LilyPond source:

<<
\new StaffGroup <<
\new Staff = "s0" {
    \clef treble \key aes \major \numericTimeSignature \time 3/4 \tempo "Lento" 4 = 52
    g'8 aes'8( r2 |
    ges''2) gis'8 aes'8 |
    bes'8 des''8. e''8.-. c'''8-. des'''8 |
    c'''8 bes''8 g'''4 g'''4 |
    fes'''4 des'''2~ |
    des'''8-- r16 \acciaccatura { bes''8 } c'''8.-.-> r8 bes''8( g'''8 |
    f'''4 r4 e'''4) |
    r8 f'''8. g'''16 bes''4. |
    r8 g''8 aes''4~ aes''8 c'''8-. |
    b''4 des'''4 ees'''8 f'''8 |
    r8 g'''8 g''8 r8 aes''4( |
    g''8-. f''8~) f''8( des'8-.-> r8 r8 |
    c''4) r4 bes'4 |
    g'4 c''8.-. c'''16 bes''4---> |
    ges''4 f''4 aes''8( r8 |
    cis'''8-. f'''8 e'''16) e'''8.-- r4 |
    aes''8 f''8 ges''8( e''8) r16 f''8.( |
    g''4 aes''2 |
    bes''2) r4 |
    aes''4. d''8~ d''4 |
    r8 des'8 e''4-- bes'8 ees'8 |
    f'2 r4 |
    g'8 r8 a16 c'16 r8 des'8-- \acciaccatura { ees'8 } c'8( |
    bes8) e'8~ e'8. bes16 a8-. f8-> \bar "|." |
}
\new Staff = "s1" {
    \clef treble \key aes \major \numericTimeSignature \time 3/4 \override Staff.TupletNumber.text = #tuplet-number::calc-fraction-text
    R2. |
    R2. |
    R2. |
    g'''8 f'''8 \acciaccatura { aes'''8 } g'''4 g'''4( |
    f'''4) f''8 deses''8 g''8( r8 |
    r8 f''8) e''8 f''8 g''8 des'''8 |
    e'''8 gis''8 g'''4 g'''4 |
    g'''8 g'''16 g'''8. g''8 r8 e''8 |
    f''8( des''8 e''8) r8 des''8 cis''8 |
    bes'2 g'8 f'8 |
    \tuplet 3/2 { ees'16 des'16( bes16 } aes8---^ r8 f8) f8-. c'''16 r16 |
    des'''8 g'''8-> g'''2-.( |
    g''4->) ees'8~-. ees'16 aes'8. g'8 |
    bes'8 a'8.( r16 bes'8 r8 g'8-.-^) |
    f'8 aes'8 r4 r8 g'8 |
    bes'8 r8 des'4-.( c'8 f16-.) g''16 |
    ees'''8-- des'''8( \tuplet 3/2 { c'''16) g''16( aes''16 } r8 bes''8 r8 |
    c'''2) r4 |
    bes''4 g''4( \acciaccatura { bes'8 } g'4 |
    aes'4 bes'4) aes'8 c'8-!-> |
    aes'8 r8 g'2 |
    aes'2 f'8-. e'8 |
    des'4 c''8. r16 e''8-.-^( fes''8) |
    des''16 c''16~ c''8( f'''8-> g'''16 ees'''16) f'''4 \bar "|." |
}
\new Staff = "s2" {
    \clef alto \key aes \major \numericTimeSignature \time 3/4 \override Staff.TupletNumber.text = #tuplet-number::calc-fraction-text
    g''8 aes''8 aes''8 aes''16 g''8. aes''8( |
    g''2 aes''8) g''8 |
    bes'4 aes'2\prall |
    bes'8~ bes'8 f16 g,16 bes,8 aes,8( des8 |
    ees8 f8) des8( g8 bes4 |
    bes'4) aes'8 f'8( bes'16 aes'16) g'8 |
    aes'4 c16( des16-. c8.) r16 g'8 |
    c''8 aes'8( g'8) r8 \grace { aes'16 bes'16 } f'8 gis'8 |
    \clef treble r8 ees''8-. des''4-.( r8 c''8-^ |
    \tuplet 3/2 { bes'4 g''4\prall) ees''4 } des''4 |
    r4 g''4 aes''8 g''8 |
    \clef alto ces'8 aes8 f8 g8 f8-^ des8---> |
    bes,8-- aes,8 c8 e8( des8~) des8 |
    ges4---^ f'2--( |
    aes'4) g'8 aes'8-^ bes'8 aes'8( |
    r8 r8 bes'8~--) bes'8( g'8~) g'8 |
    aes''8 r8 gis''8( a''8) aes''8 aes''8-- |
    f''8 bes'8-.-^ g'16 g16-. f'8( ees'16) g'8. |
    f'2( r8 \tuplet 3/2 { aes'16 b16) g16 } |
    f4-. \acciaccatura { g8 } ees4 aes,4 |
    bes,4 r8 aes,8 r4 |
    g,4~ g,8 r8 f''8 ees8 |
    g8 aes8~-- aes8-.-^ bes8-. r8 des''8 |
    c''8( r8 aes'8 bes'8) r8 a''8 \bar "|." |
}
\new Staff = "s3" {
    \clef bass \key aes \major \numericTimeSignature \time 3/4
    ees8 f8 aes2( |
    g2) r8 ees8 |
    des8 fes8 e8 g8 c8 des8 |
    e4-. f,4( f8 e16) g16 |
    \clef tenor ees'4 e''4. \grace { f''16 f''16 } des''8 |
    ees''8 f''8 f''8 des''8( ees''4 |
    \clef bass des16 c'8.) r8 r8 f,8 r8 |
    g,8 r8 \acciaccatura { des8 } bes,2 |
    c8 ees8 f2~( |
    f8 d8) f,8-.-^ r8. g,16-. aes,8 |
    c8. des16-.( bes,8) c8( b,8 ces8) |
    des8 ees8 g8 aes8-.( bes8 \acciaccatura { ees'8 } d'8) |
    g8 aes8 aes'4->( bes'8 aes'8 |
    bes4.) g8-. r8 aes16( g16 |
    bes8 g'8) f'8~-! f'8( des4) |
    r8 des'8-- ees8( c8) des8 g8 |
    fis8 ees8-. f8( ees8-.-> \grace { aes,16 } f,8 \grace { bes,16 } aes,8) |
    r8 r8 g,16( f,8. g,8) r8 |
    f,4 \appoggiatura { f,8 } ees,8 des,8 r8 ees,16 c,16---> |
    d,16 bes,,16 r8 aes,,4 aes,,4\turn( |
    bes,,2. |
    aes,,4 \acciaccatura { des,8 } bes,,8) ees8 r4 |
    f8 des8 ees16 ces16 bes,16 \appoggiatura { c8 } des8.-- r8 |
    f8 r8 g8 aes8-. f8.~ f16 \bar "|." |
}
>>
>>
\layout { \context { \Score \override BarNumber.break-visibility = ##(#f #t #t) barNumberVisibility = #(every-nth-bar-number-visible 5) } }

=======

Pull out every line of the material above that contains the string "TupletNumber", and copy each one unchanged.

▸ **Answer to the problem**
    \clef treble \key aes \major \numericTimeSignature \time 3/4 \override Staff.TupletNumber.text = #tuplet-number::calc-fraction-text
    \clef alto \key aes \major \numericTimeSignature \time 3/4 \override Staff.TupletNumber.text = #tuplet-number::calc-fraction-text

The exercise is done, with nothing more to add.